╭─ EXTRACTED ENTRIES

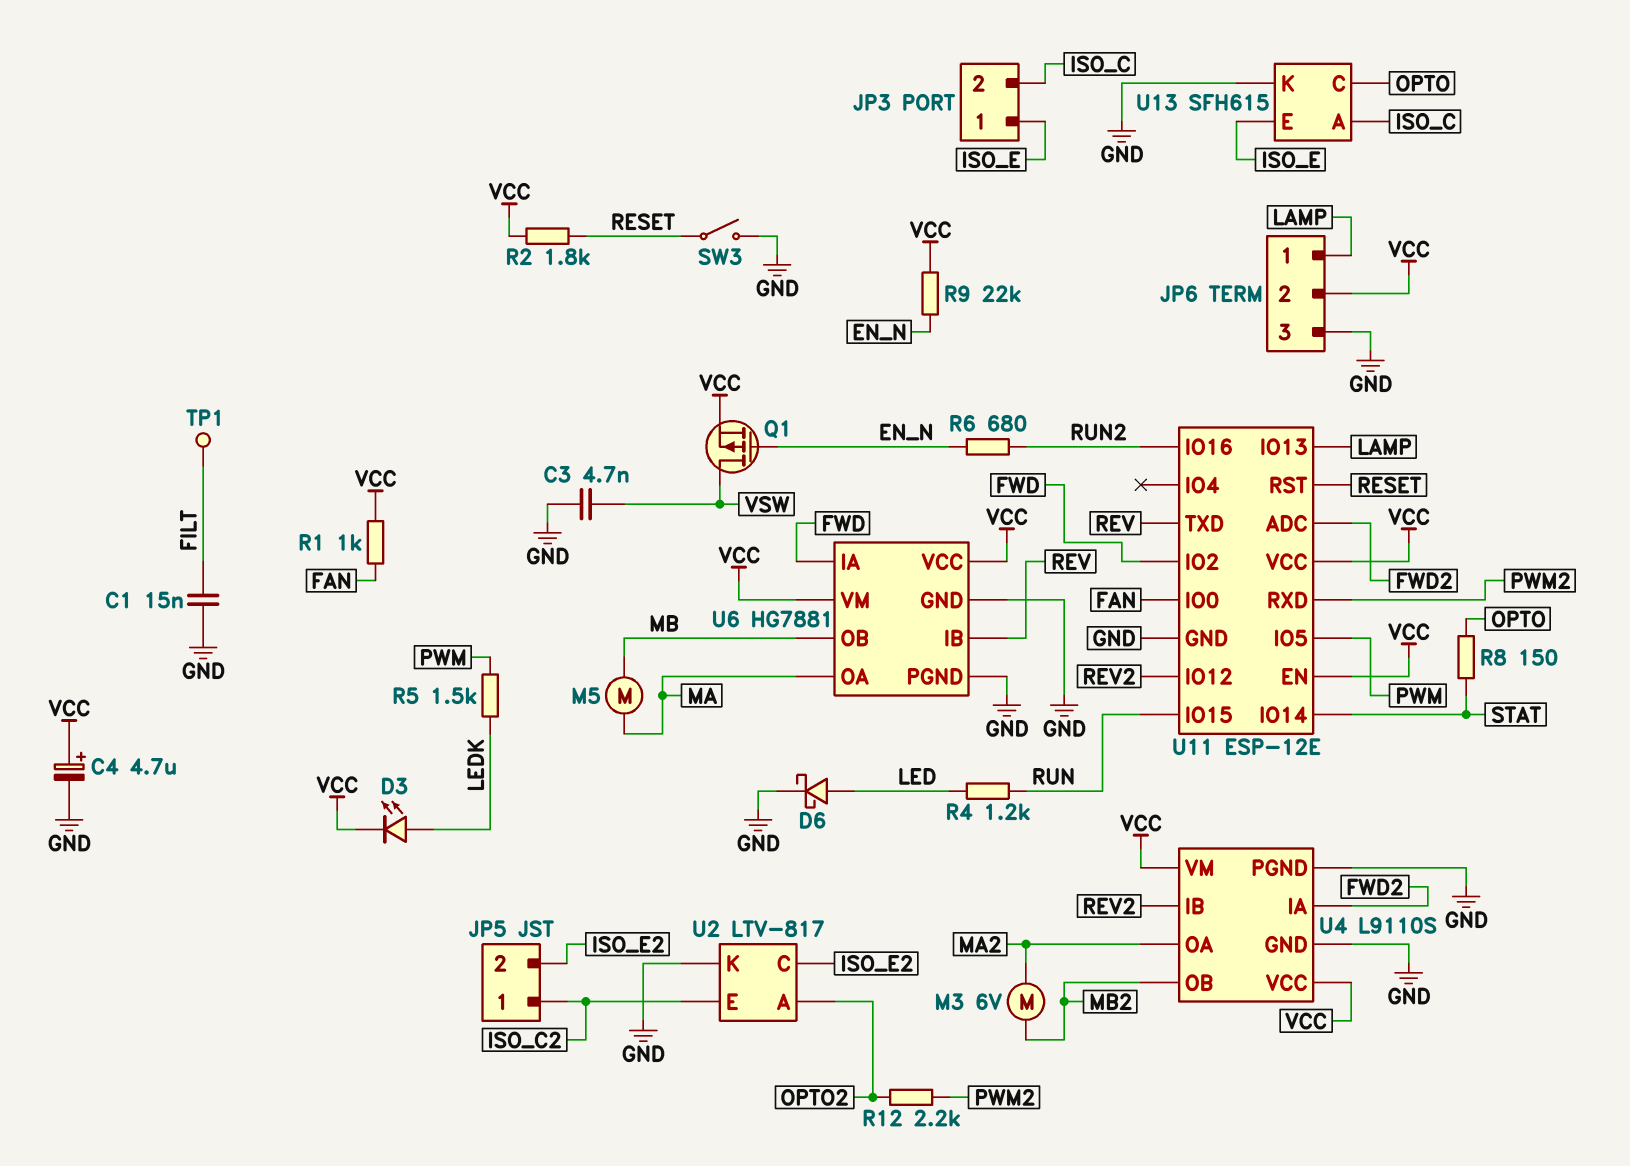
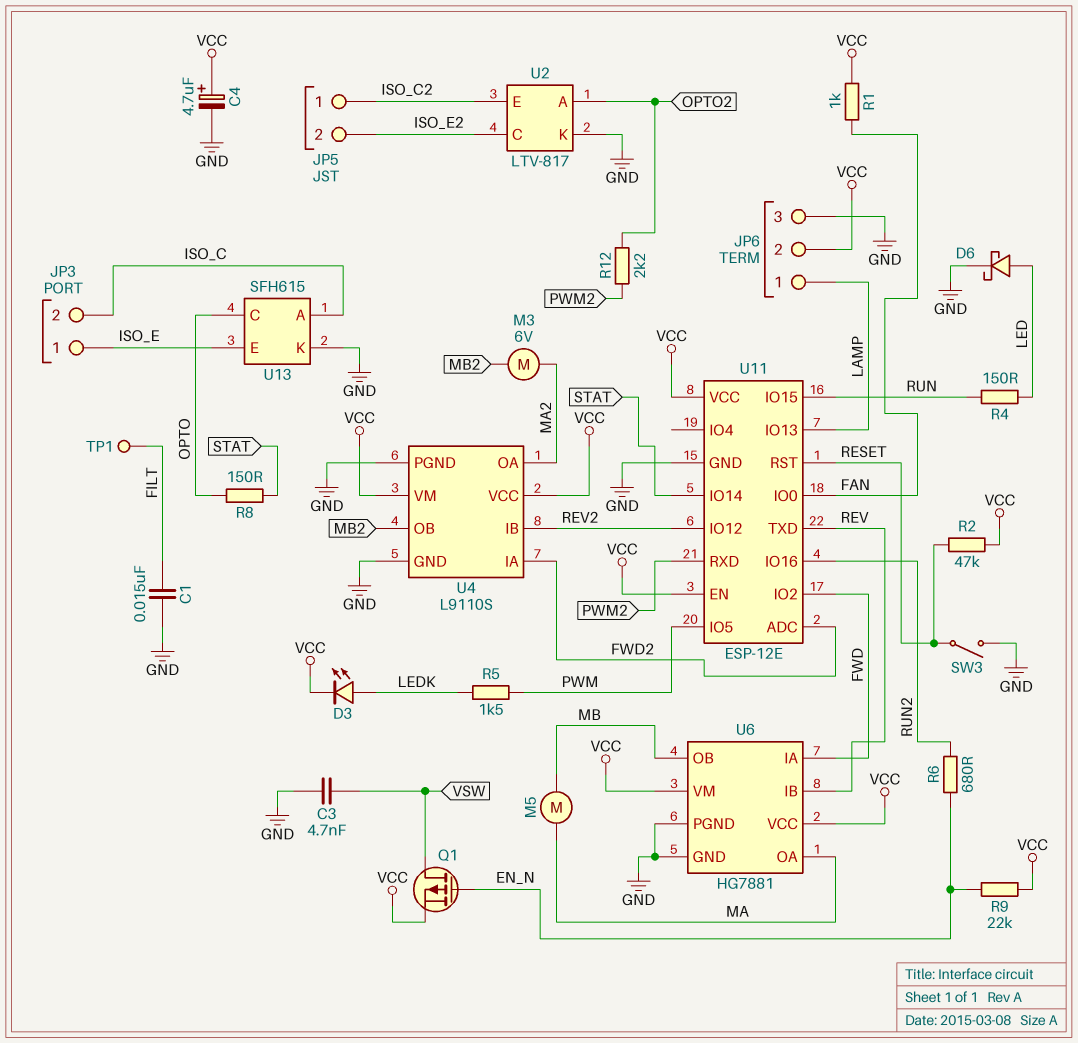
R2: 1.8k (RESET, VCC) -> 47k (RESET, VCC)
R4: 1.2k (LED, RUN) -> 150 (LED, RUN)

╰─
╭─ EXTRACTED ENTRIES

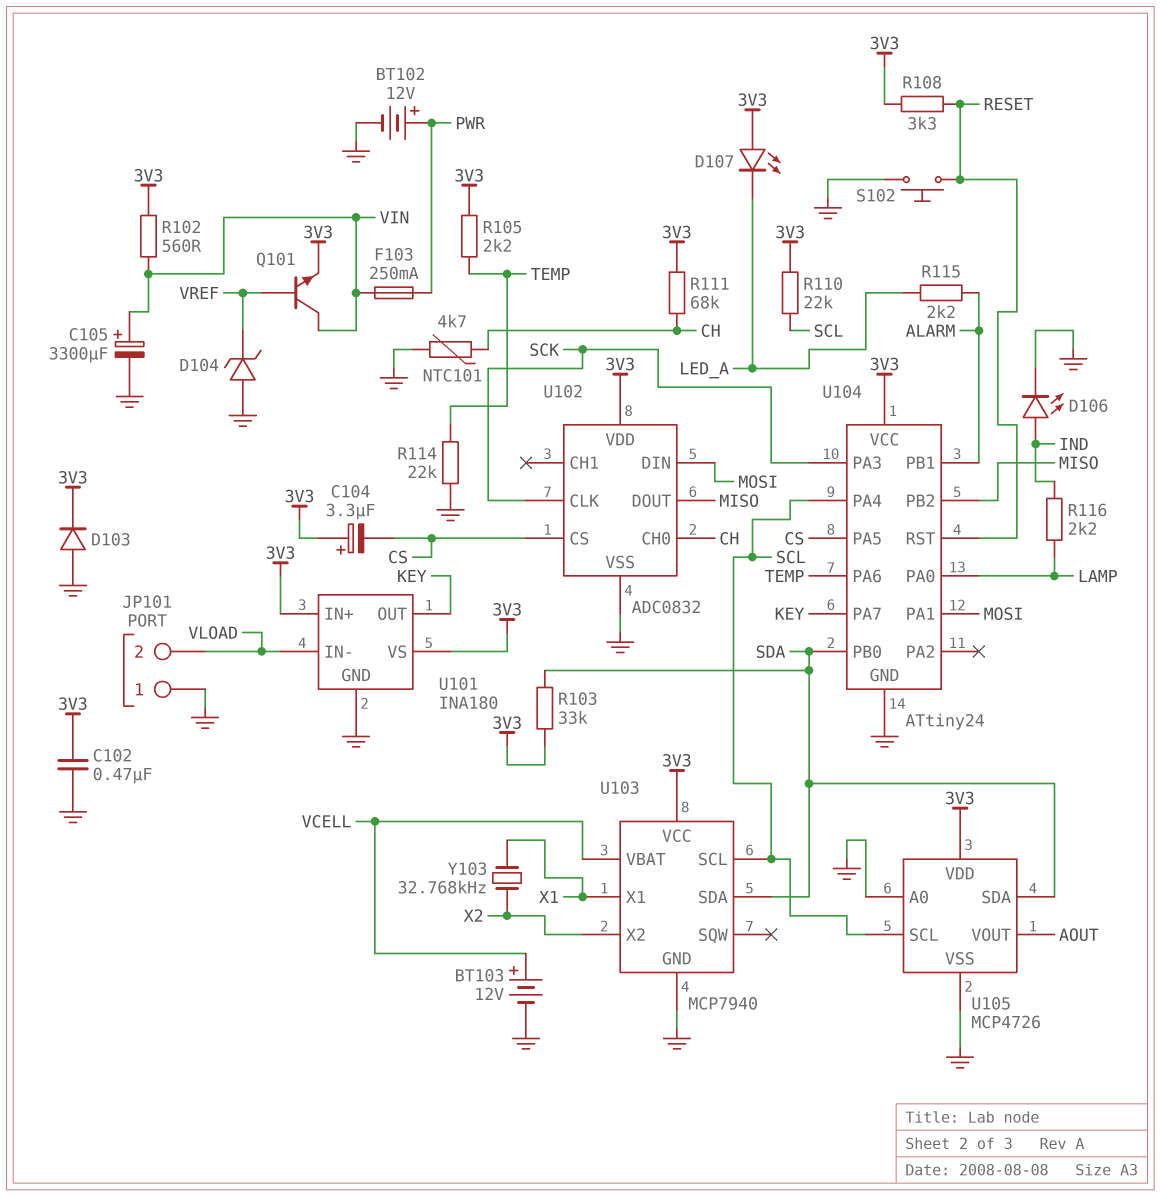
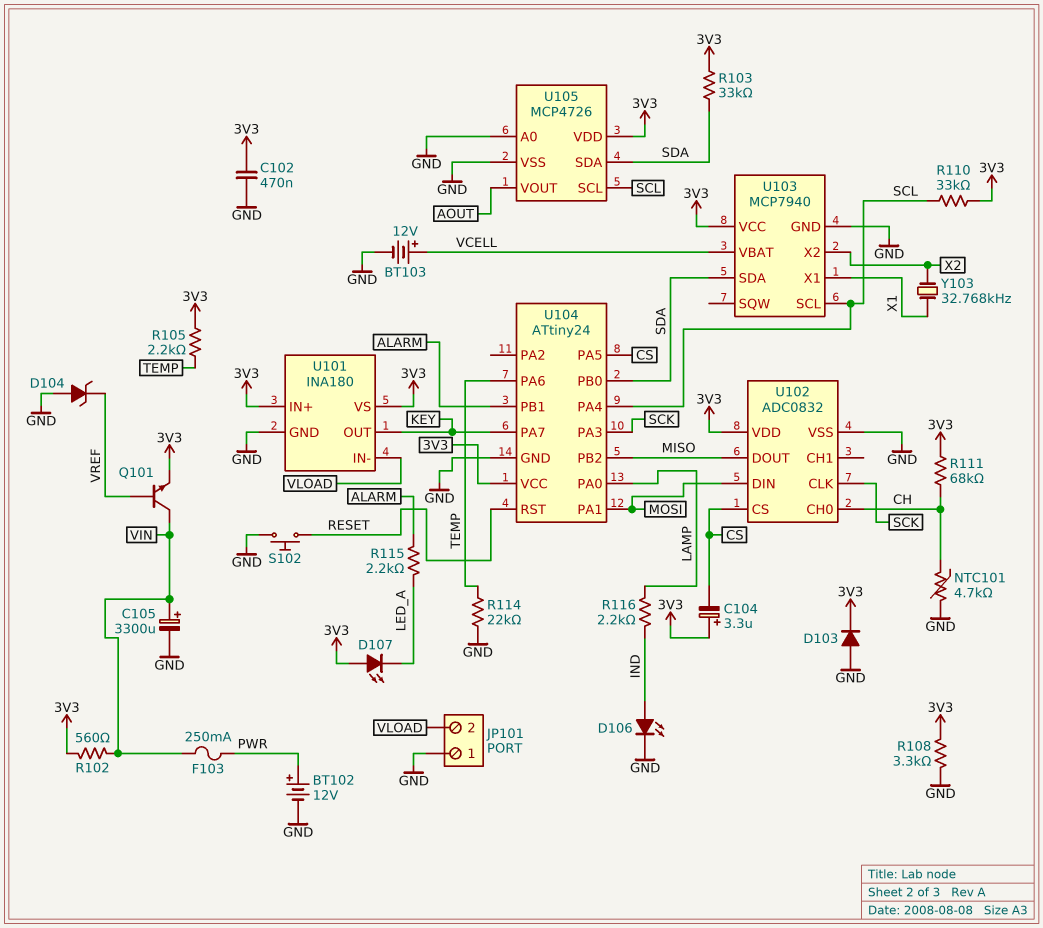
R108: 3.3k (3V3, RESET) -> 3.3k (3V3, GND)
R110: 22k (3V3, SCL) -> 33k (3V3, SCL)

╰─
╭─ EXTRACTED ENTRIES

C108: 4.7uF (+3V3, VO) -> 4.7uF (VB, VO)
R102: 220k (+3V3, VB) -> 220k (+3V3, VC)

╰─

TASK:
The lines holding the word "RESET" are the answer. Find them in the entries and copy them.

RESPONSE TO THIS TASK:
R2: 1.8k (RESET, VCC) -> 47k (RESET, VCC)
R108: 3.3k (3V3, RESET) -> 3.3k (3V3, GND)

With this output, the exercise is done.